• DATA IN THIS EXERCISE:
——————————

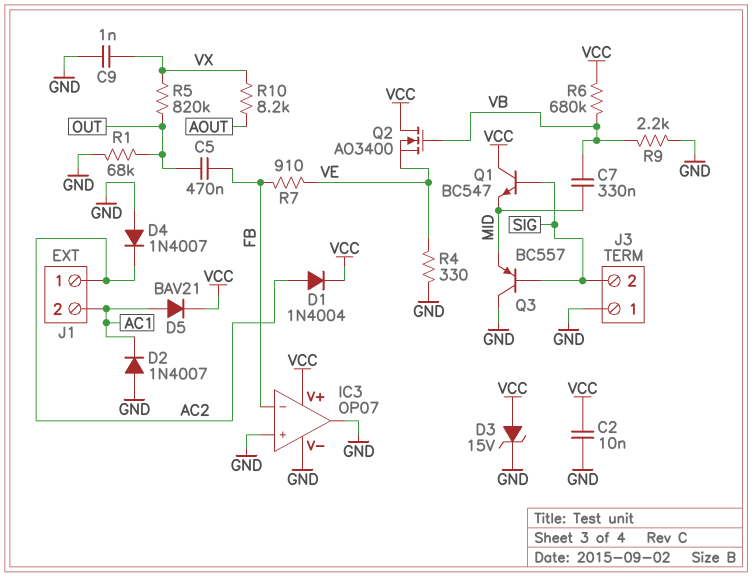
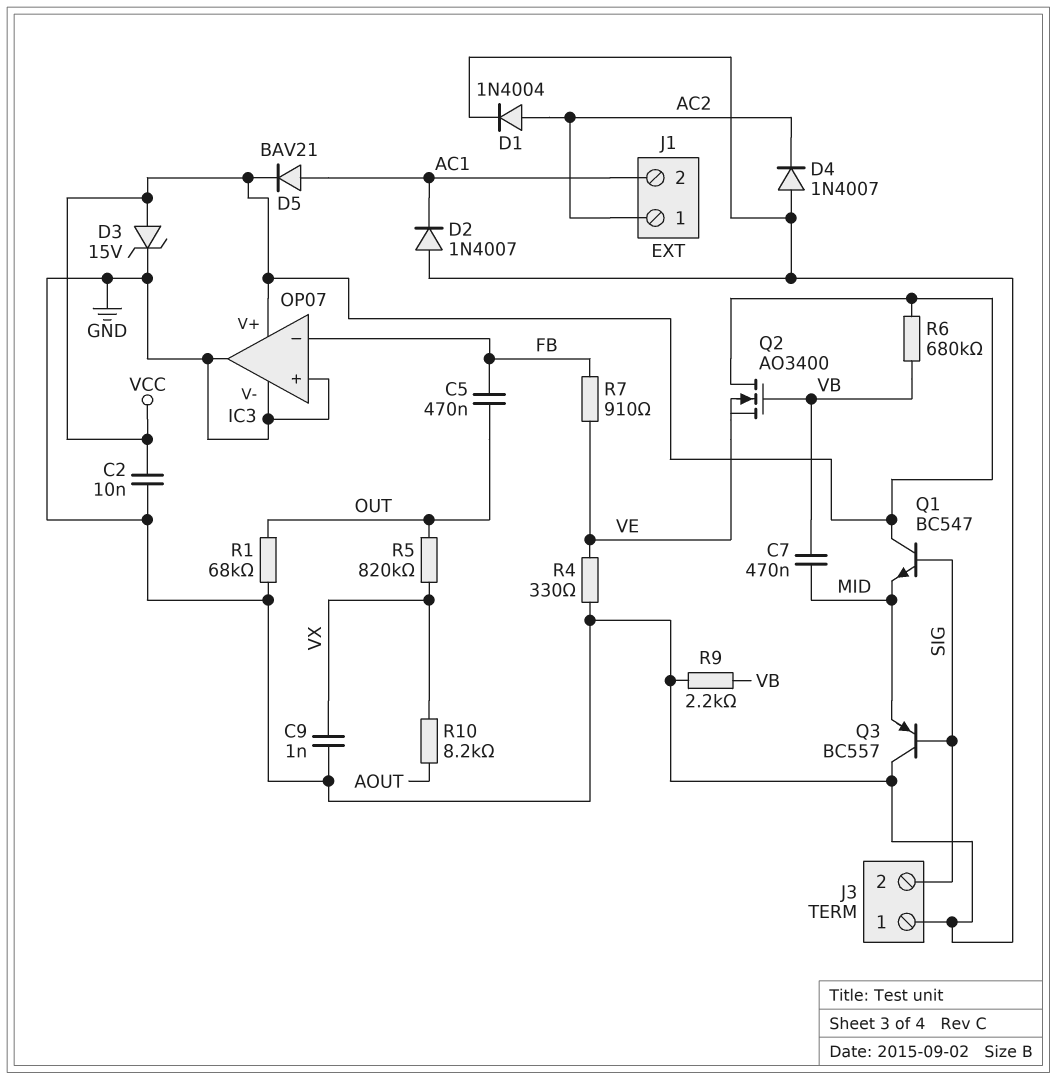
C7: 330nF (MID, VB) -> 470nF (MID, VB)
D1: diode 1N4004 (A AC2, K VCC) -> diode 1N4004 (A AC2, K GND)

——————————

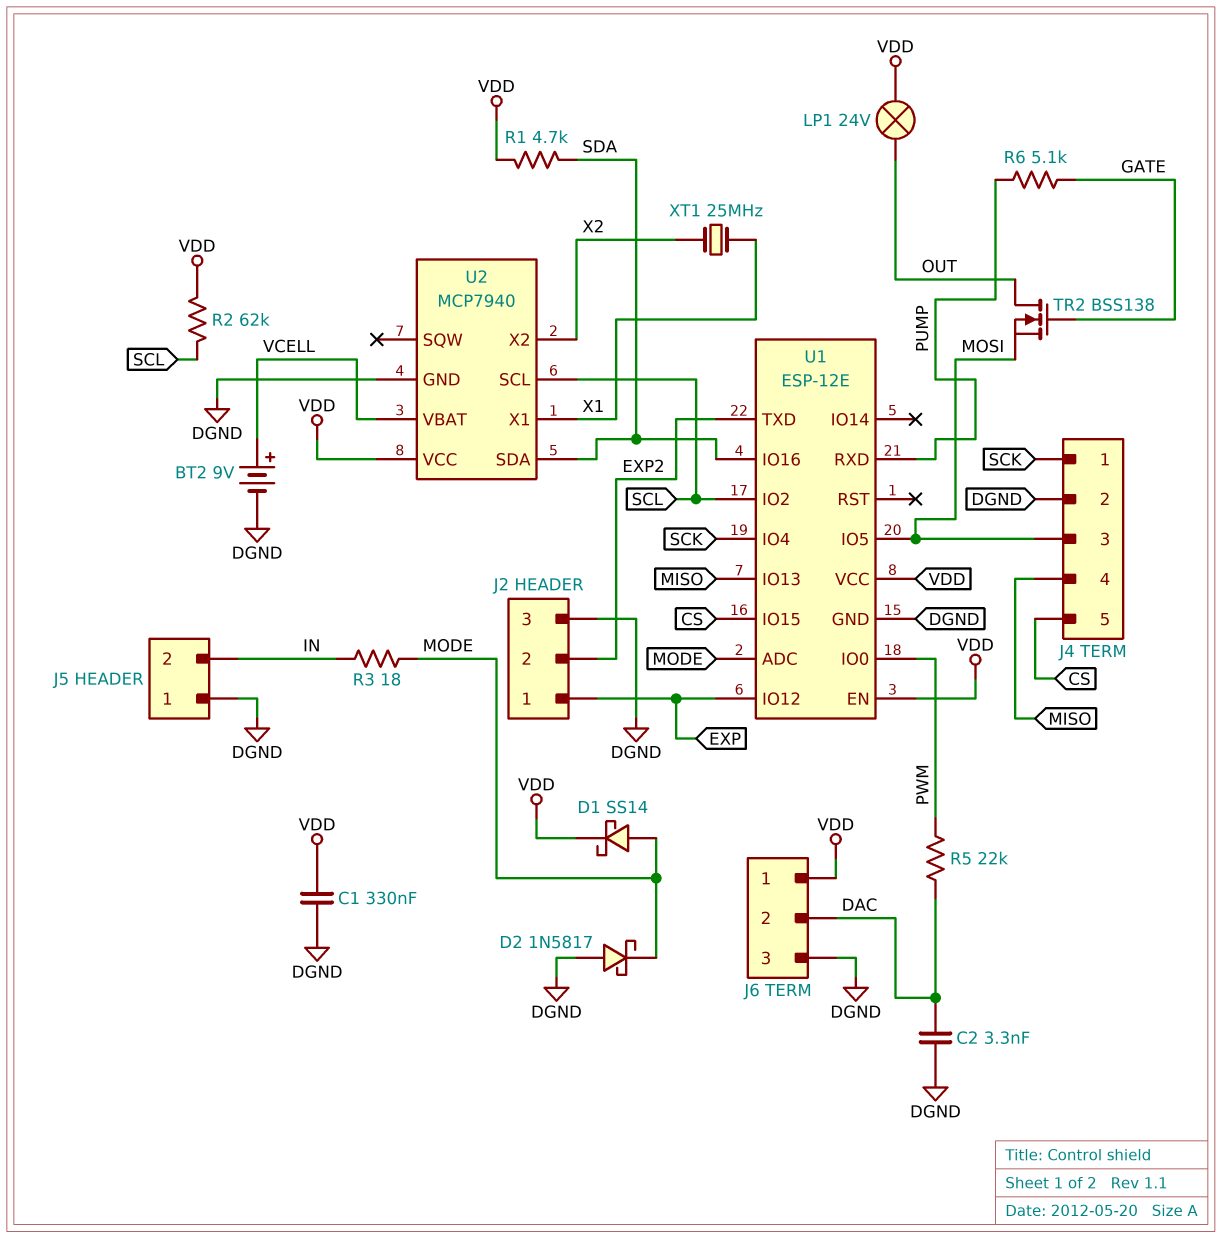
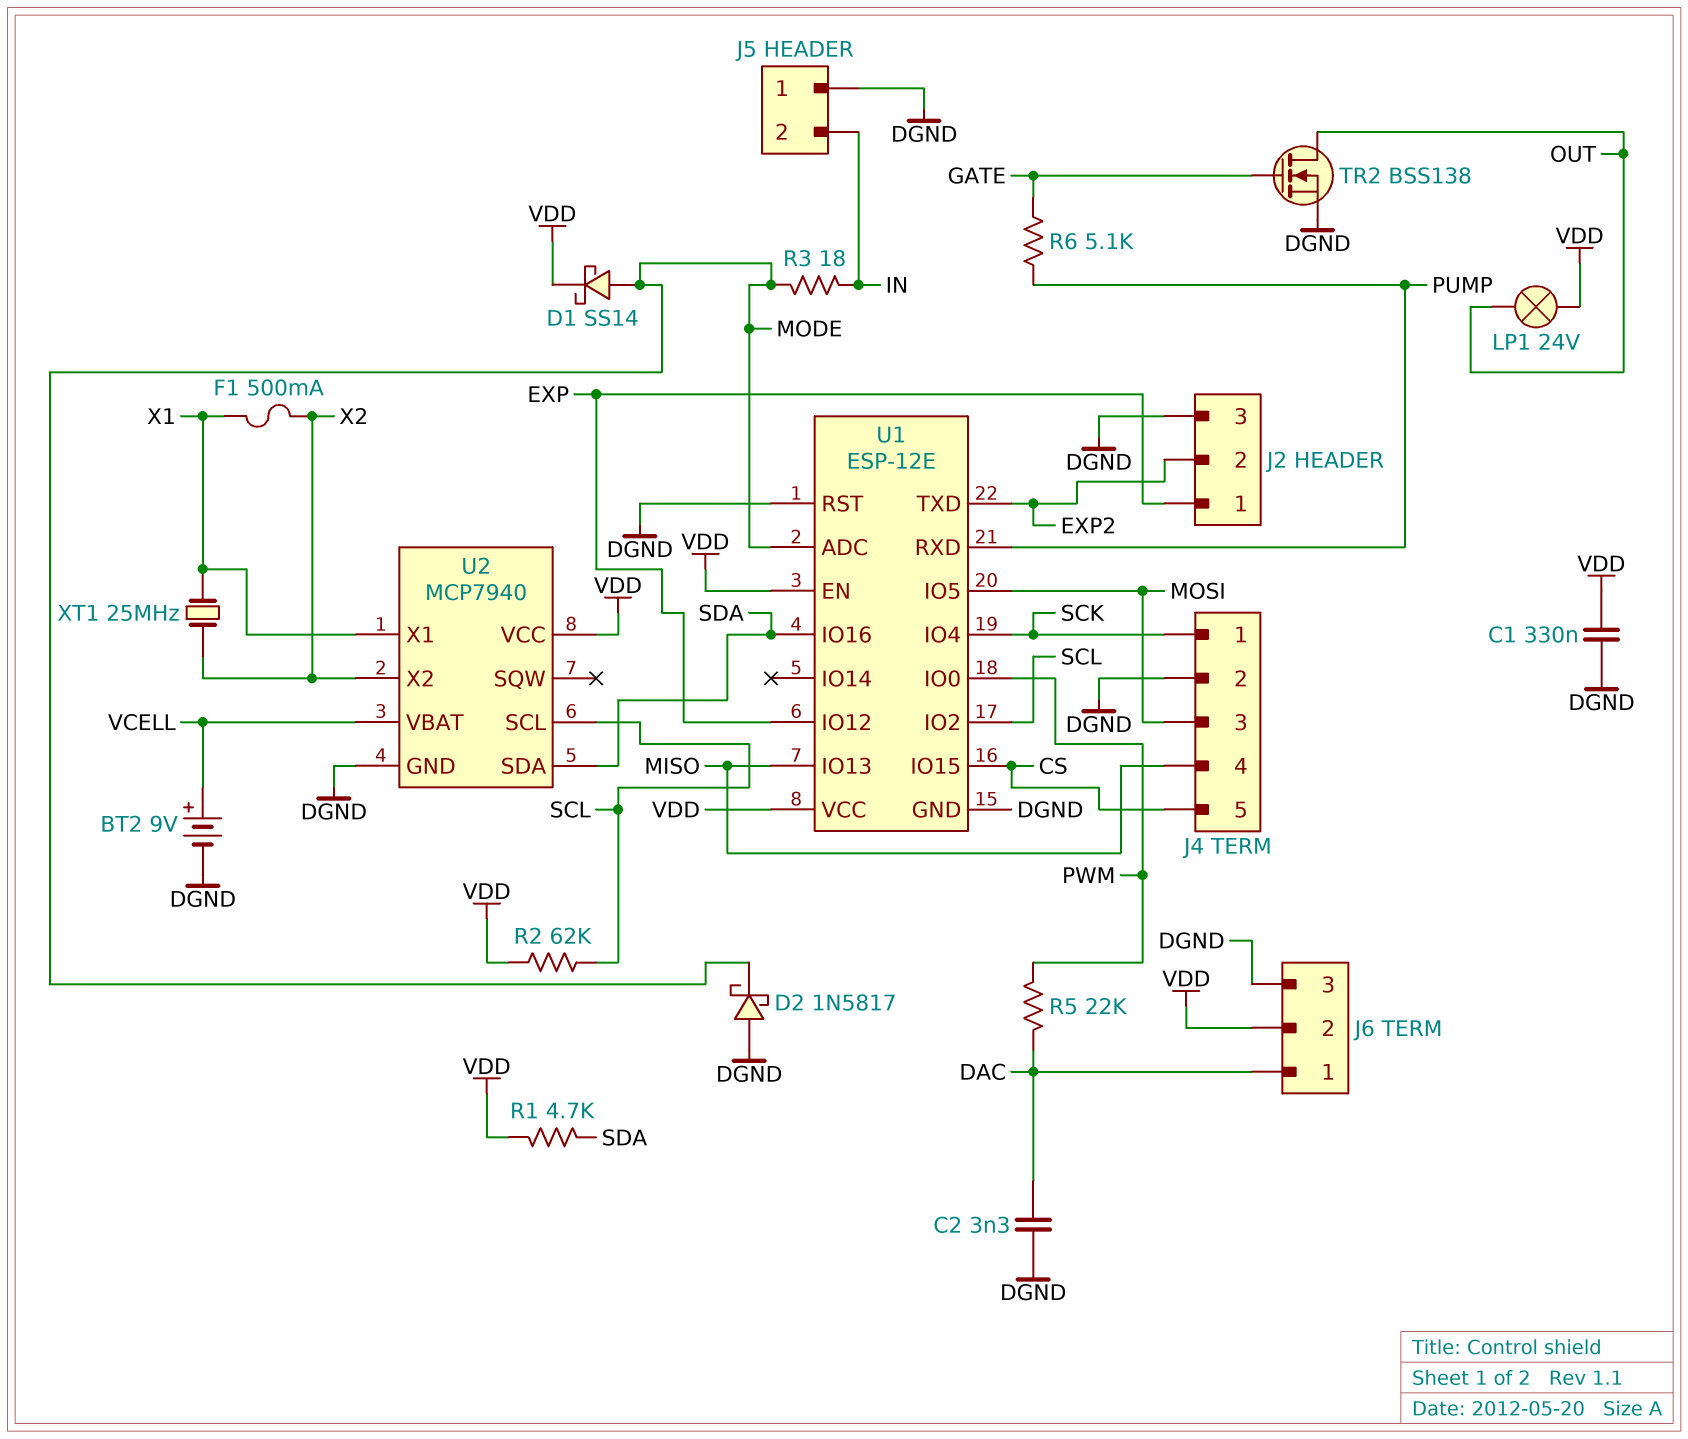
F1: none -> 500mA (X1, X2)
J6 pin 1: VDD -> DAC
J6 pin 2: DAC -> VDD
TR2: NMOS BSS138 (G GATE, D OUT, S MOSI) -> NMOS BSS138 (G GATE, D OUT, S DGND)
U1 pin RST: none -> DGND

——————————

• ACTION ITEM:
The range runs from the line with "C7: 330nF (MID, VB) -> 470nF (MID, VB)" up to and including the line with "D1: diode 1N4004" in the listing above; please write out exactly those lines and nothing more.

• RESPONSE BOX:
C7: 330nF (MID, VB) -> 470nF (MID, VB)
D1: diode 1N4004 (A AC2, K VCC) -> diode 1N4004 (A AC2, K GND)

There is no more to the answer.